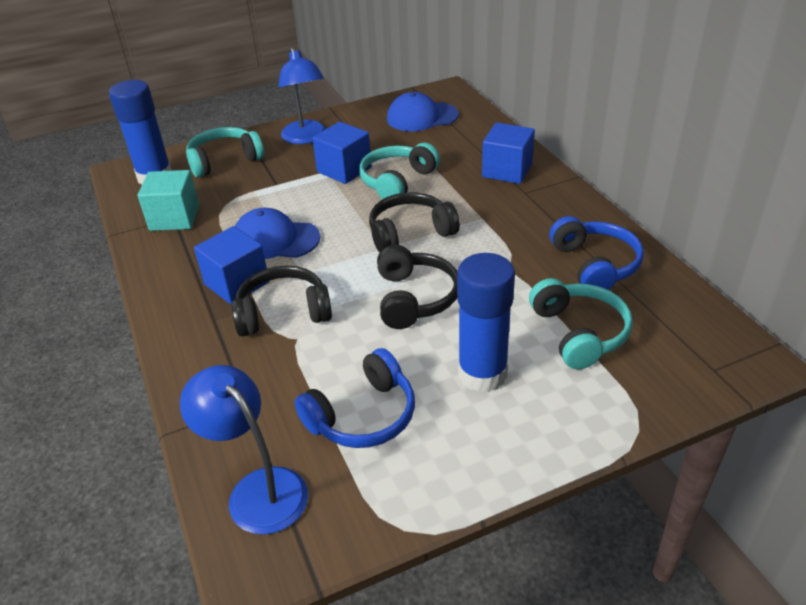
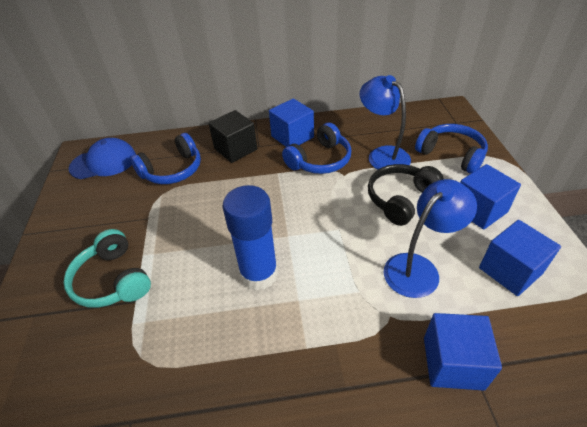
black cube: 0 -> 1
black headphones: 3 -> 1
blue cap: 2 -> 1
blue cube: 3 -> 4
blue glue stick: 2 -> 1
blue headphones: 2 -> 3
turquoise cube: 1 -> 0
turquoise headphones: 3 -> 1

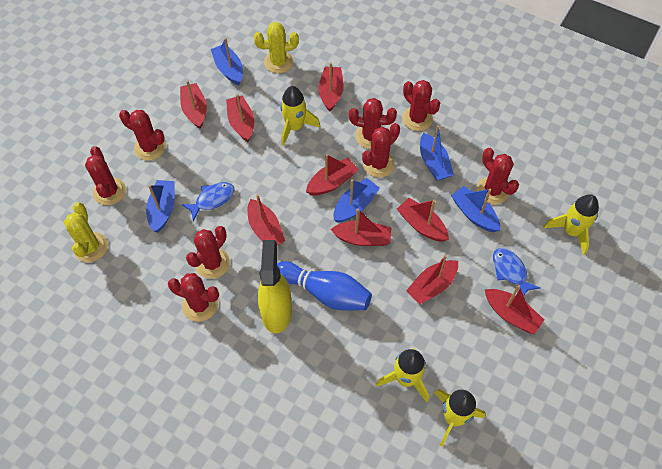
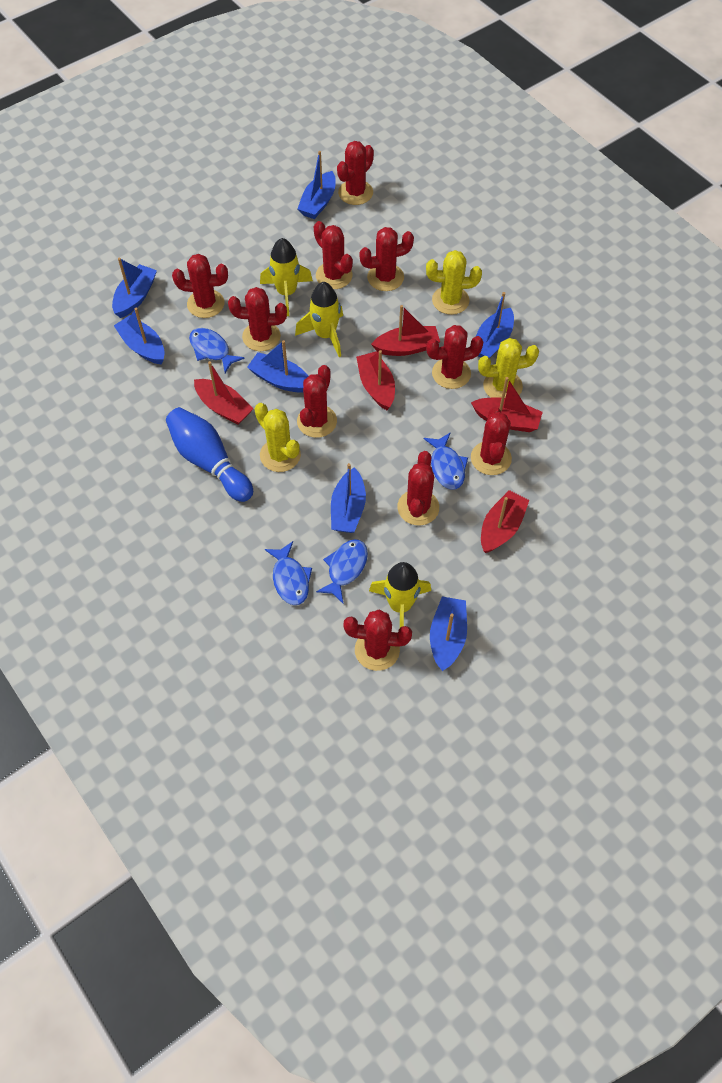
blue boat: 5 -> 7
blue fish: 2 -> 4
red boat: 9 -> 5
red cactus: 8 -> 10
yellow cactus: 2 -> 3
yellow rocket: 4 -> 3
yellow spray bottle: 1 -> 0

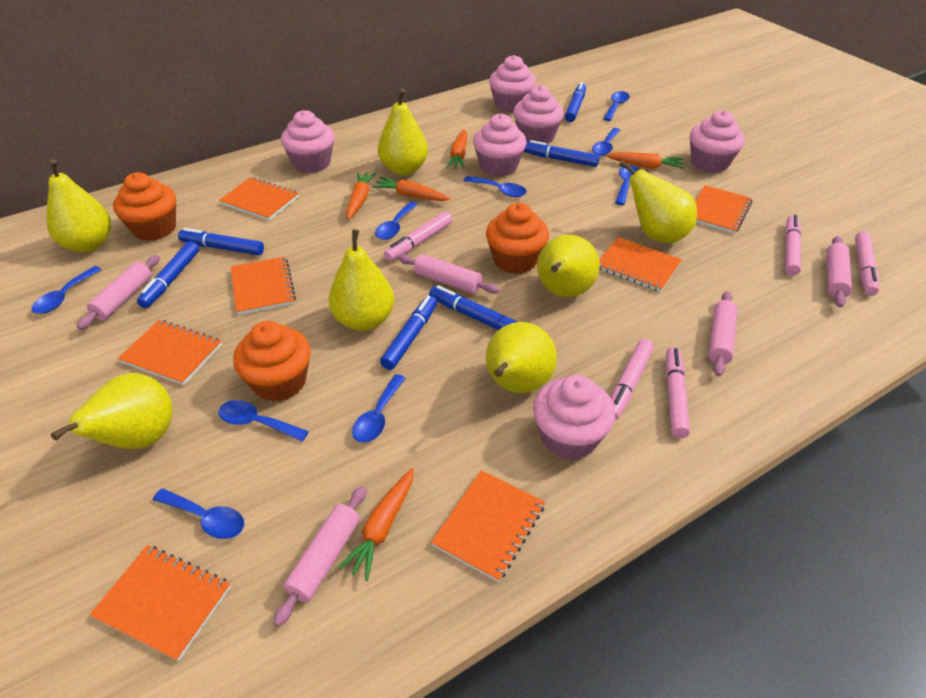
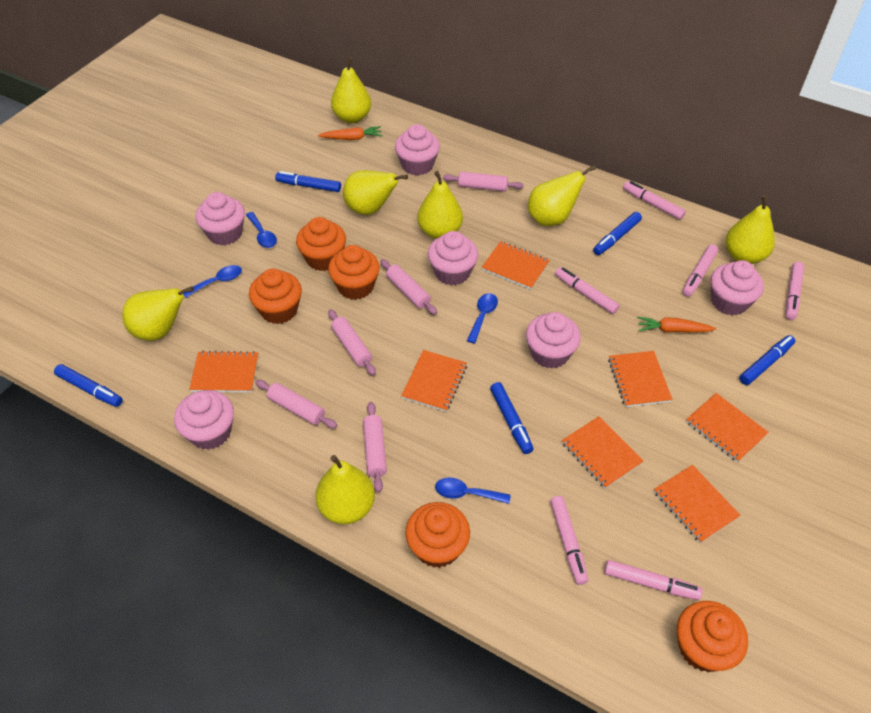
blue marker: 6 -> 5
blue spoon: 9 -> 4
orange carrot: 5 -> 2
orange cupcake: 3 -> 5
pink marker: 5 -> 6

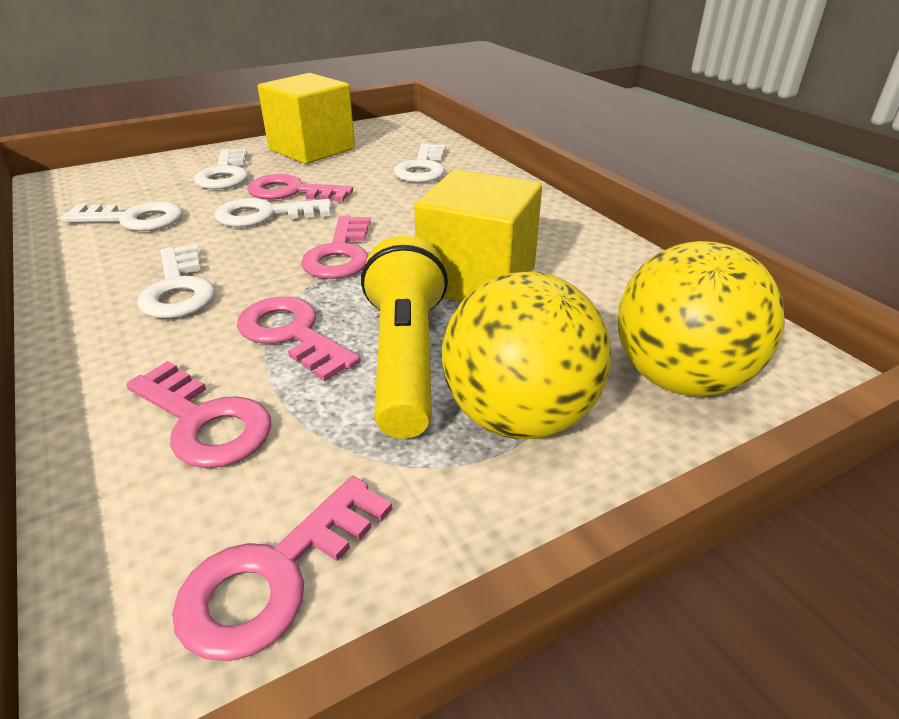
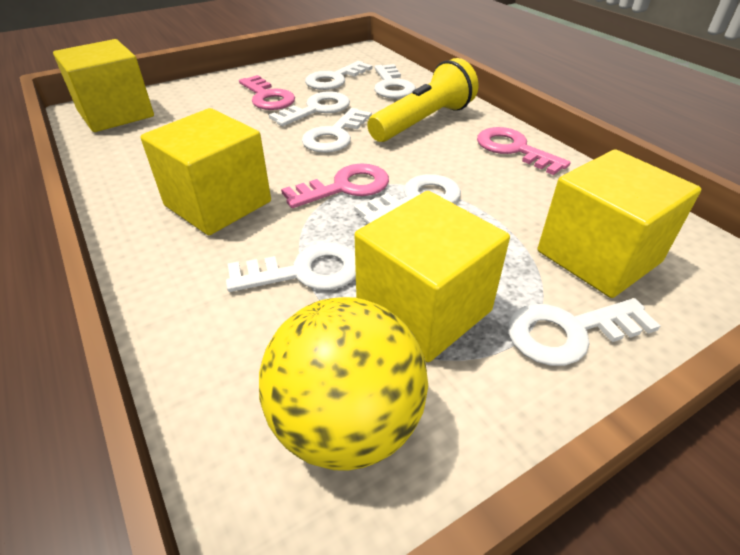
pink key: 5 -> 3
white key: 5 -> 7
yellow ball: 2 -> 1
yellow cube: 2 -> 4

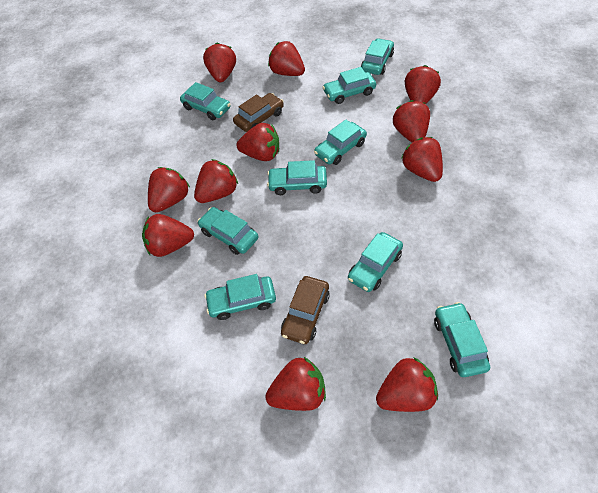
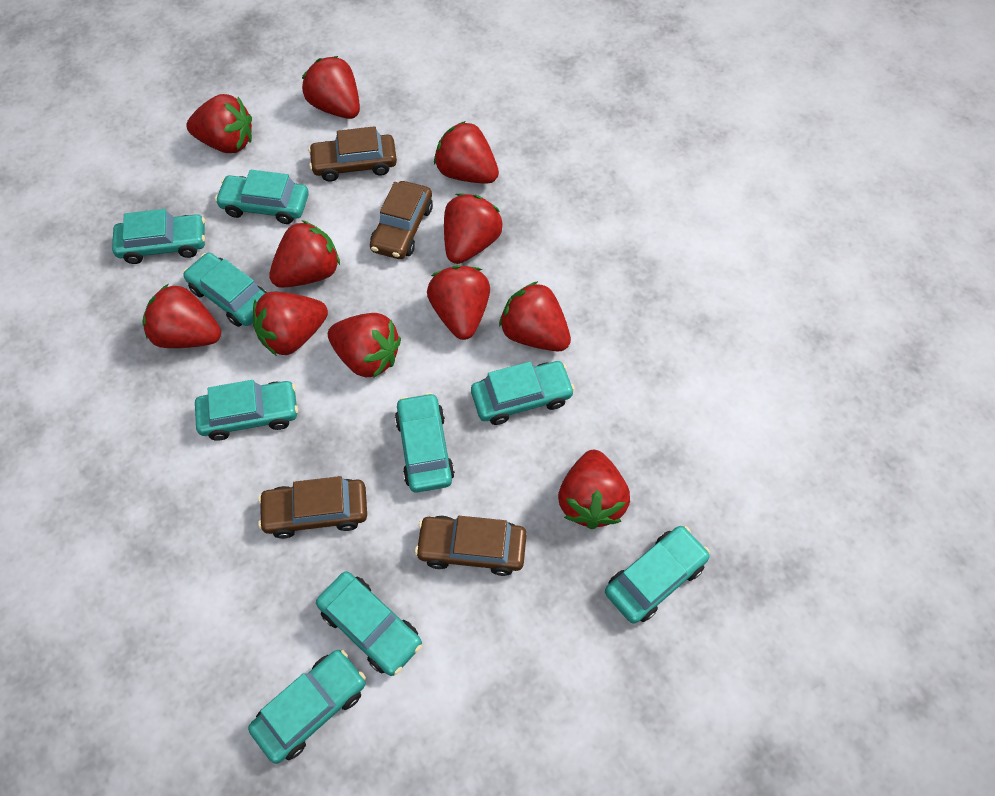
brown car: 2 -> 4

++++++++

Repeat exactly the lines from the one containing "red boat: 9 -> 5" to the last line of the records above, including both, and leave out any pictures.

- [ANSWER BOX]:
red boat: 9 -> 5
red cactus: 8 -> 10
yellow cactus: 2 -> 3
yellow rocket: 4 -> 3
yellow spray bottle: 1 -> 0

blue marker: 6 -> 5
blue spoon: 9 -> 4
orange carrot: 5 -> 2
orange cupcake: 3 -> 5
pink marker: 5 -> 6

pink key: 5 -> 3
white key: 5 -> 7
yellow ball: 2 -> 1
yellow cube: 2 -> 4

brown car: 2 -> 4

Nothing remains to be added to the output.